Spatial reasoning question entries:
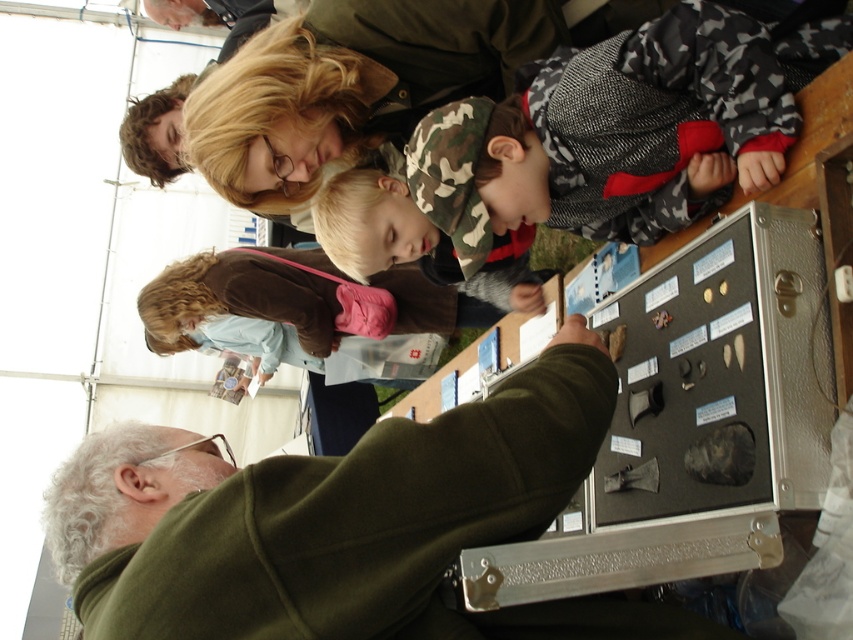
Question: Which of the following is the farthest from the observer?

Choices:
 (A) (115, 637)
 (B) (337, 296)

Answer: (B)

Question: Where is green matte jacket at center located in relation to brown suede purse at upper left in the image?

Choices:
 (A) left
 (B) right

Answer: (B)

Question: Does green matte jacket at center appear on the right side of brown suede purse at upper left?

Choices:
 (A) yes
 (B) no

Answer: (A)

Question: Can you confirm if green matte jacket at center is thinner than brown suede purse at upper left?

Choices:
 (A) yes
 (B) no

Answer: (A)

Question: Which point is closer to the camera?

Choices:
 (A) green matte jacket at center
 (B) brown suede purse at upper left

Answer: (A)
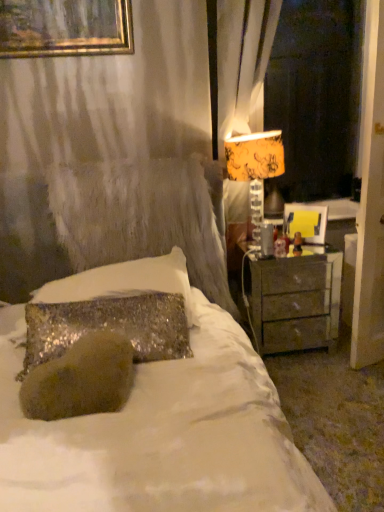
Question: Is sparkly silver pillow at center to the left of matte gray nightstand at right from the viewer's perspective?

Choices:
 (A) no
 (B) yes

Answer: (B)

Question: From a real-world perspective, is sparkly silver pillow at center located higher than matte gray nightstand at right?

Choices:
 (A) no
 (B) yes

Answer: (B)

Question: Is sparkly silver pillow at center further to camera compared to matte gray nightstand at right?

Choices:
 (A) no
 (B) yes

Answer: (A)

Question: Is sparkly silver pillow at center facing towards matte gray nightstand at right?

Choices:
 (A) no
 (B) yes

Answer: (A)

Question: From the image's perspective, is sparkly silver pillow at center located above matte gray nightstand at right?

Choices:
 (A) no
 (B) yes

Answer: (B)

Question: From the image's perspective, is matte gray nightstand at right positioned above or below yellow fabric lampshade at upper right?

Choices:
 (A) below
 (B) above

Answer: (A)

Question: Is matte gray nightstand at right to the left or to the right of yellow fabric lampshade at upper right in the image?

Choices:
 (A) right
 (B) left

Answer: (A)

Question: Looking at their shapes, would you say matte gray nightstand at right is wider or thinner than yellow fabric lampshade at upper right?

Choices:
 (A) wide
 (B) thin

Answer: (A)

Question: From their relative heights in the image, would you say matte gray nightstand at right is taller or shorter than yellow fabric lampshade at upper right?

Choices:
 (A) short
 (B) tall

Answer: (A)

Question: Is sparkly silver pillow at center bigger or smaller than matte yellow lampshade at right?

Choices:
 (A) big
 (B) small

Answer: (B)

Question: From a real-world perspective, is sparkly silver pillow at center above or below matte yellow lampshade at right?

Choices:
 (A) above
 (B) below

Answer: (B)

Question: Considering the positions of sparkly silver pillow at center and matte yellow lampshade at right in the image, is sparkly silver pillow at center wider or thinner than matte yellow lampshade at right?

Choices:
 (A) thin
 (B) wide

Answer: (B)

Question: In the image, is sparkly silver pillow at center positioned in front of or behind matte yellow lampshade at right?

Choices:
 (A) front
 (B) behind

Answer: (A)

Question: From their relative heights in the image, would you say yellow fabric lampshade at upper right is taller or shorter than matte yellow lampshade at right?

Choices:
 (A) short
 (B) tall

Answer: (A)

Question: From a real-world perspective, is yellow fabric lampshade at upper right physically located above or below matte yellow lampshade at right?

Choices:
 (A) below
 (B) above

Answer: (A)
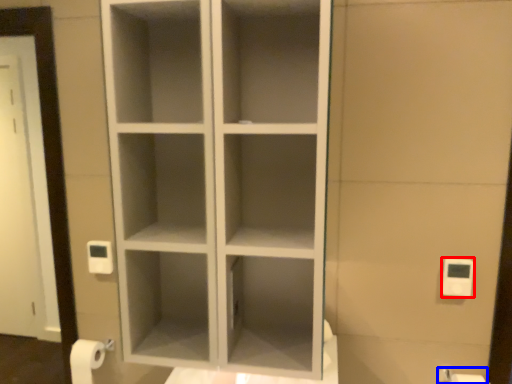
Question: Which object is further to the camera taking this photo, light switch (highlighted by a red box) or toilet paper (highlighted by a blue box)?

Choices:
 (A) light switch
 (B) toilet paper

Answer: (A)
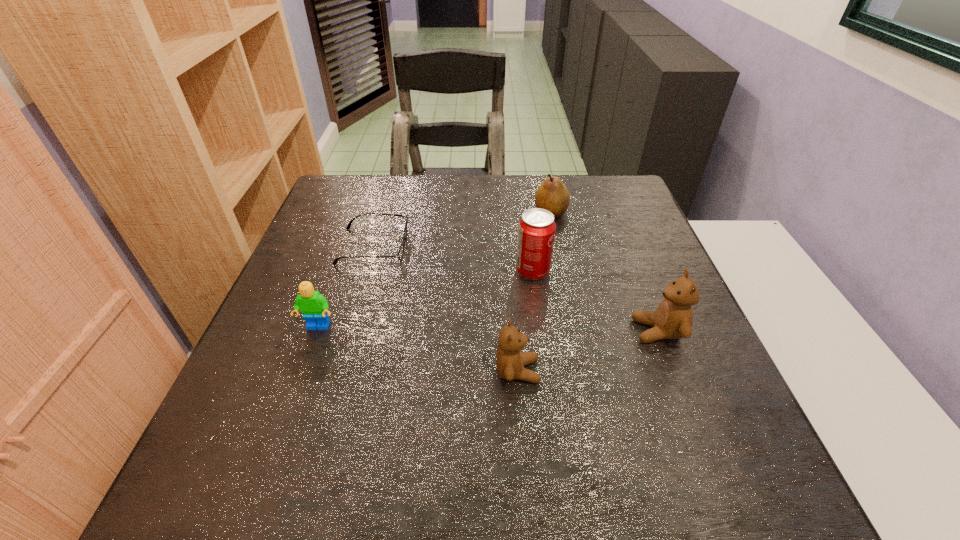
Image resolution: width=960 pixels, height=540 pixels. I want to click on blank area in the image that satisfies the following two spatial constraints: 1. on the front side of the pear; 2. on the front-facing side of the shortest object, so click(558, 246).

This screenshot has height=540, width=960. In order to click on free space that satisfies the following two spatial constraints: 1. on the front side of the soda; 2. on the front-facing side of the shorter teddy bear in this screenshot , I will do `click(546, 371)`.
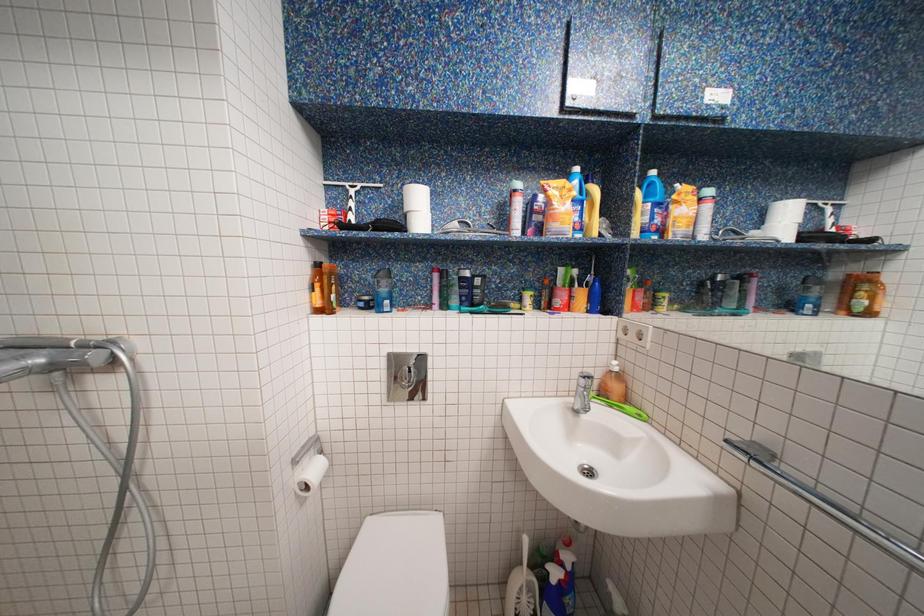
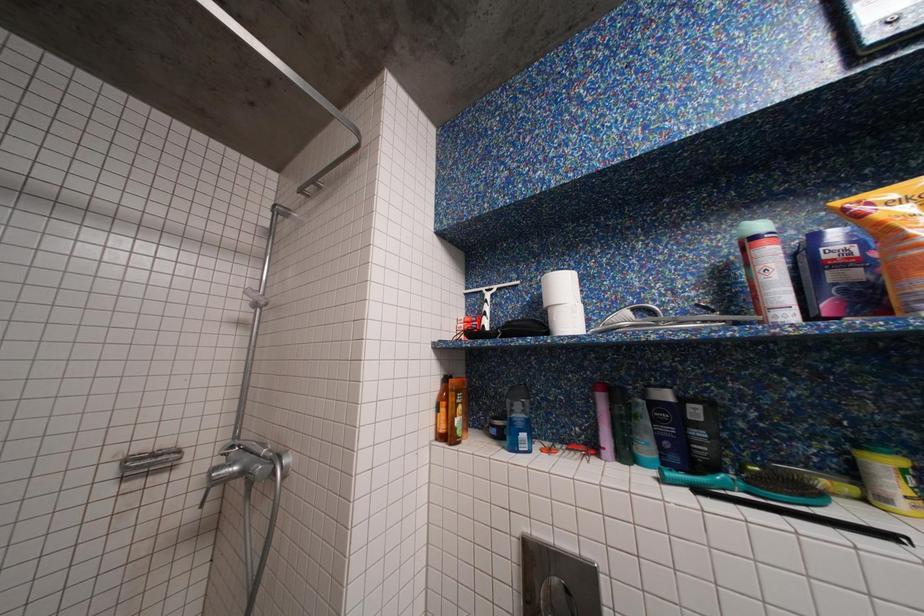
The first image is from the beginning of the video and the second image is from the end. How did the camera likely rotate when shooting the video?

The rotation direction of the camera is left-up.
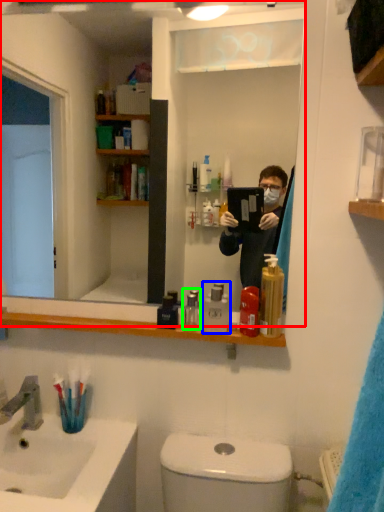
Question: Which object is positioned farthest from mirror (highlighted by a red box)? Select from mouthwash (highlighted by a blue box) and mouthwash (highlighted by a green box).

Choices:
 (A) mouthwash
 (B) mouthwash

Answer: (A)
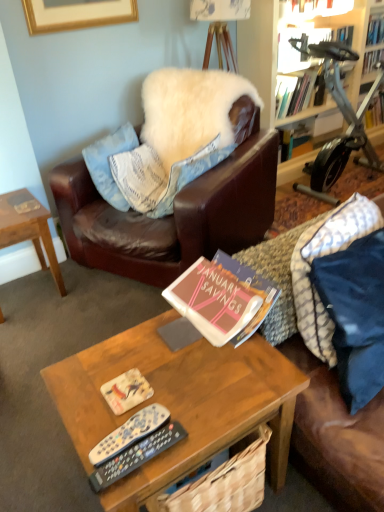
I want to click on free location above matte pink book at center, positioned as the first book in bottom-to-top order (from a real-world perspective), so click(x=231, y=279).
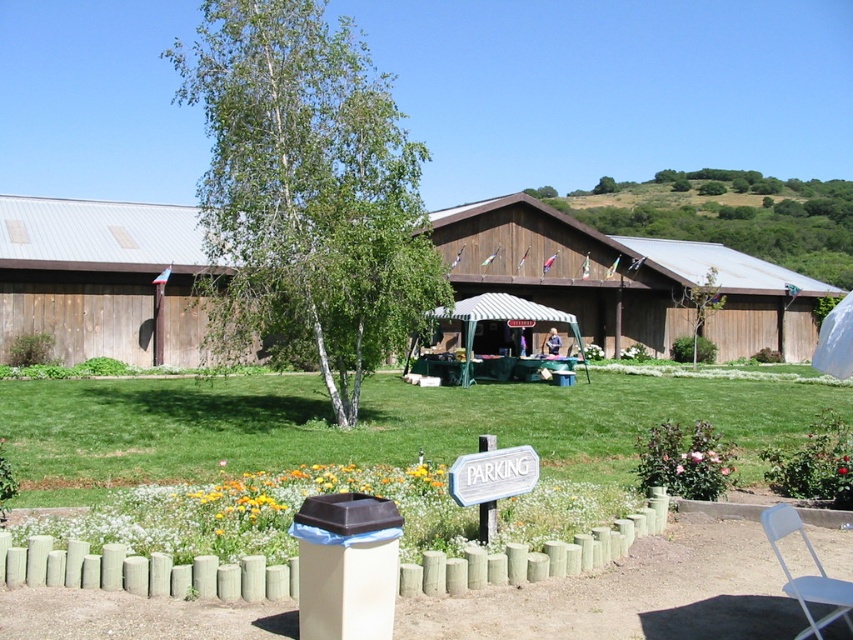
Question: Which point appears closest to the camera in this image?

Choices:
 (A) click(x=146, y=595)
 (B) click(x=332, y=454)
 (C) click(x=167, y=225)

Answer: (A)

Question: In this image, where is green grass at lower center located relative to green wooden fence at lower center?

Choices:
 (A) right
 (B) left

Answer: (B)

Question: Is the position of green grass at lower center less distant than that of white plastic chair at lower right?

Choices:
 (A) yes
 (B) no

Answer: (B)

Question: Based on their relative distances, which object is nearer to the green wooden fence at lower center?

Choices:
 (A) green grass at lower center
 (B) white plastic chair at lower right
 (C) brown wooden barn at center
 (D) green leafy tree at upper center

Answer: (B)

Question: Which point is closer to the camera taking this photo?

Choices:
 (A) (746, 218)
 (B) (437, 216)

Answer: (B)

Question: Can you confirm if green wooden fence at lower center is positioned to the right of white plastic chair at lower right?

Choices:
 (A) no
 (B) yes

Answer: (A)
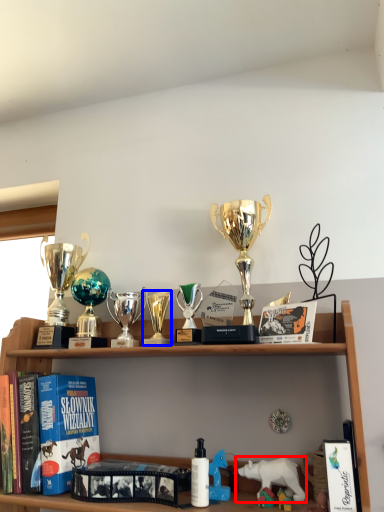
Question: Which object appears farthest to the camera in this image, animal (highlighted by a red box) or toy (highlighted by a blue box)?

Choices:
 (A) animal
 (B) toy

Answer: (B)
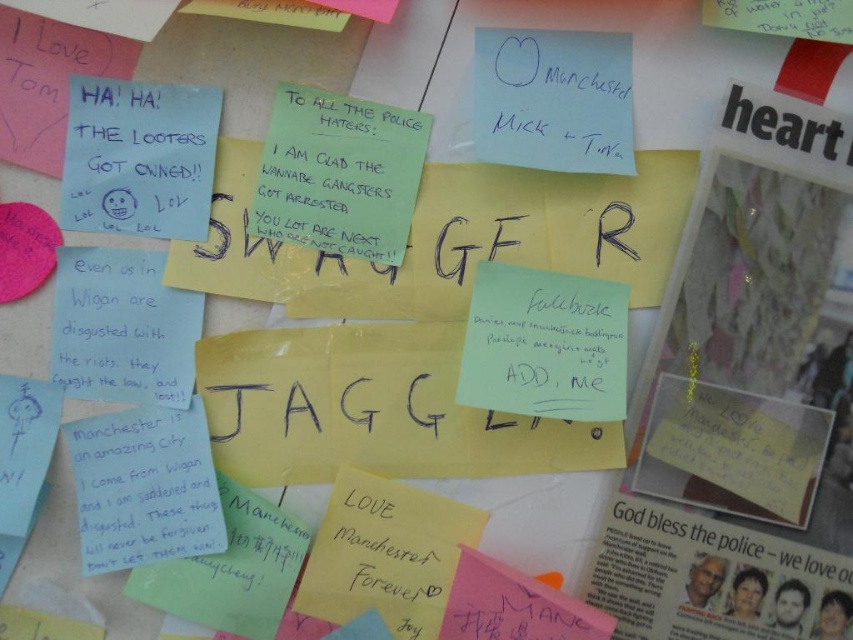
Does point (714, 364) come behind point (357, 164)?

That is False.

Is yellow paper note at upper right taller than green paper note at center?

Correct, yellow paper note at upper right is much taller as green paper note at center.

The height and width of the screenshot is (640, 853). Identify the location of yellow paper note at upper right. (741, 397).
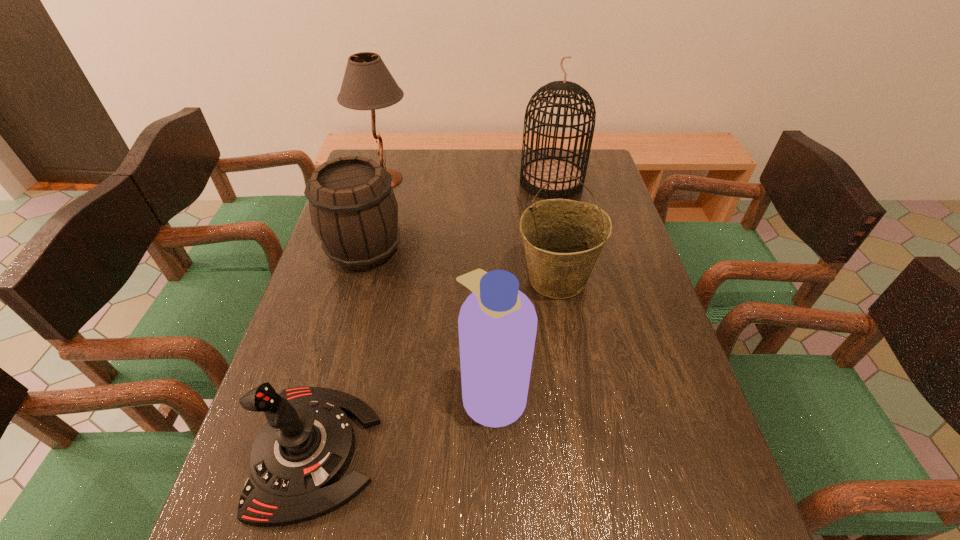
Image resolution: width=960 pixels, height=540 pixels. Identify the location of vacant space that satisfies the following two spatial constraints: 1. on the front side of the shampoo; 2. on the handle side of the shortest object. (494, 451).

Where is `vacant area in the image that satisfies the following two spatial constraints: 1. on the front-facing side of the table lamp; 2. on the back side of the birdcage`? The image size is (960, 540). vacant area in the image that satisfies the following two spatial constraints: 1. on the front-facing side of the table lamp; 2. on the back side of the birdcage is located at coordinates (384, 181).

In order to click on vacant space that satisfies the following two spatial constraints: 1. on the front-facing side of the table lamp; 2. on the right side of the right wine bucket in this screenshot , I will do `click(357, 279)`.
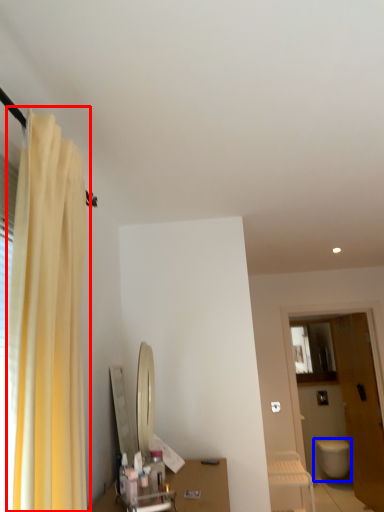
Question: Which object is closer to the camera taking this photo, curtain (highlighted by a red box) or toilet (highlighted by a blue box)?

Choices:
 (A) curtain
 (B) toilet

Answer: (A)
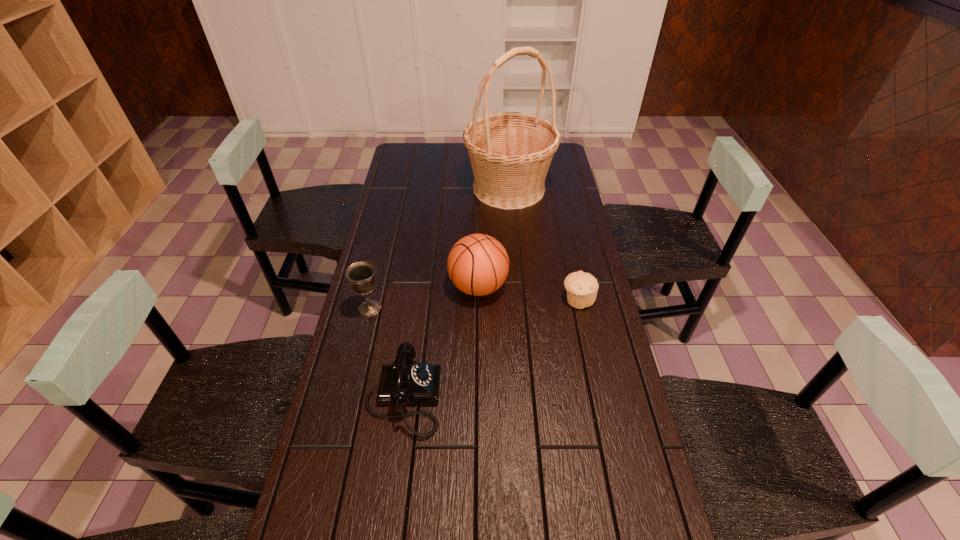
Locate an element on the screen. free space at the left edge of the desktop is located at coordinates (400, 184).

In the image, there is a desktop. At what (x,y) coordinates should I click in order to perform the action: click on vacant space at the right edge. Please return your answer as a coordinate pair (x, y). The width and height of the screenshot is (960, 540). Looking at the image, I should click on (612, 342).

The height and width of the screenshot is (540, 960). Find the location of `free space at the far left corner of the desktop`. free space at the far left corner of the desktop is located at coordinates (406, 146).

Find the location of a particular element. The width and height of the screenshot is (960, 540). vacant area that lies between the farthest object and the fourth object from right to left is located at coordinates (456, 293).

The width and height of the screenshot is (960, 540). Identify the location of vacant region between the chalice and the farthest object. (440, 248).

You are a GUI agent. You are given a task and a screenshot of the screen. Output one action in this format:
    pyautogui.click(x=<x>, y=<y>)
    Task: Click on the vacant space in between the telephone and the tallest object
    The image size is (960, 540).
    Given the screenshot: What is the action you would take?
    pyautogui.click(x=456, y=293)

The image size is (960, 540). In order to click on empty space between the basket and the fourth object from right to left in this screenshot , I will do `click(456, 293)`.

Where is `vacant space that is in between the chalice and the farthest object`? The image size is (960, 540). vacant space that is in between the chalice and the farthest object is located at coordinates (440, 248).

At what (x,y) coordinates should I click in order to perform the action: click on free space between the nearest object and the tallest object. Please return your answer as a coordinate pair (x, y). This screenshot has width=960, height=540. Looking at the image, I should click on (456, 293).

Image resolution: width=960 pixels, height=540 pixels. I want to click on unoccupied position between the fourth object from right to left and the muffin, so click(491, 348).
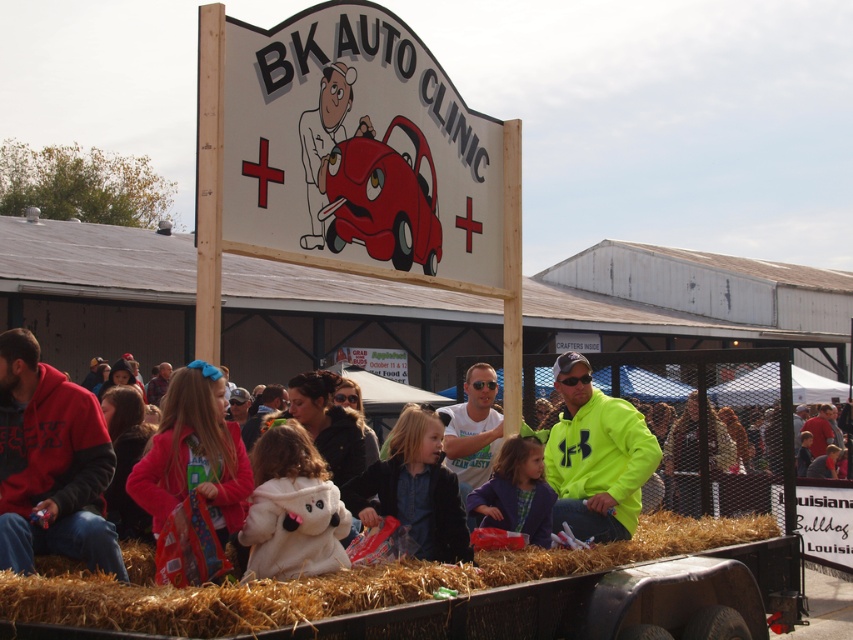
You are a photographer at the fair and want to take a photo of both the neon green jacket at center and the red fleece jacket at center in the same frame. Your camera has a maximum focus range of 5 meters. Can you capture both jackets in one shot without moving the camera?

The distance between the neon green jacket at center and the red fleece jacket at center is 5.01 meters, which exceeds the camera maximum focus range of 5 meters. Therefore, you cannot capture both jackets in one shot without moving the camera.

You are at the fair and want to take a photo of both the neon yellow jacket at center and the matte blue jacket at center. Which jacket should you focus on first to ensure both are in the frame?

You should focus on the neon yellow jacket at center first since it is closer to you than the matte blue jacket at center, ensuring both are in the frame by adjusting the camera angle accordingly.

You are a photographer standing at the edge of the fairground, and you want to take a photo of both the neon yellow jacket at center and the matte blue jacket at center in the same frame. Given that your camera has a maximum focus range of 24 inches, will you be able to capture both jackets clearly in one shot?

The distance between the neon yellow jacket at center and the matte blue jacket at center is 24.34 inches. Since the camera can only focus within 24 inches, the jackets are slightly beyond the focus range, so they might not both be in clear focus in a single shot.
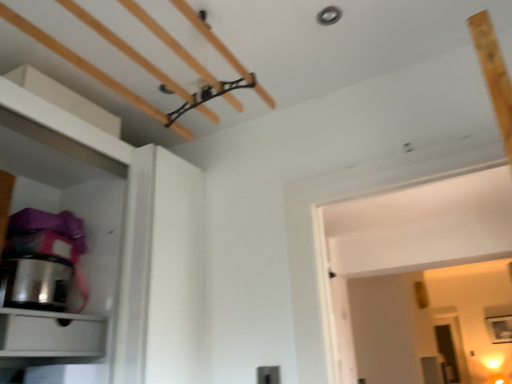
Question: Considering the relative positions of stainless steel pot at left and matte white drawer at lower left in the image provided, is stainless steel pot at left to the left of matte white drawer at lower left from the viewer's perspective?

Choices:
 (A) no
 (B) yes

Answer: (B)

Question: Can you confirm if stainless steel pot at left is bigger than matte white drawer at lower left?

Choices:
 (A) yes
 (B) no

Answer: (A)

Question: Could matte white drawer at lower left be considered to be inside stainless steel pot at left?

Choices:
 (A) yes
 (B) no

Answer: (B)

Task description:
Reproduce verbatim the lines starting at the one containing "Does point (714, 364)" and ending at the one containing "Image resolution: width=960 pixels, height=540 pixels. Identify", including both, and omit the picture markers.

The result:
Does point (714, 364) come behind point (357, 164)?

That is False.

Is yellow paper note at upper right taller than green paper note at center?

Correct, yellow paper note at upper right is much taller as green paper note at center.

The height and width of the screenshot is (640, 853). Identify the location of yellow paper note at upper right. (741, 397).
Image resolution: width=960 pixels, height=540 pixels. Identify the location of vacant space that satisfies the following two spatial constraints: 1. on the front side of the shampoo; 2. on the handle side of the shortest object. (494, 451).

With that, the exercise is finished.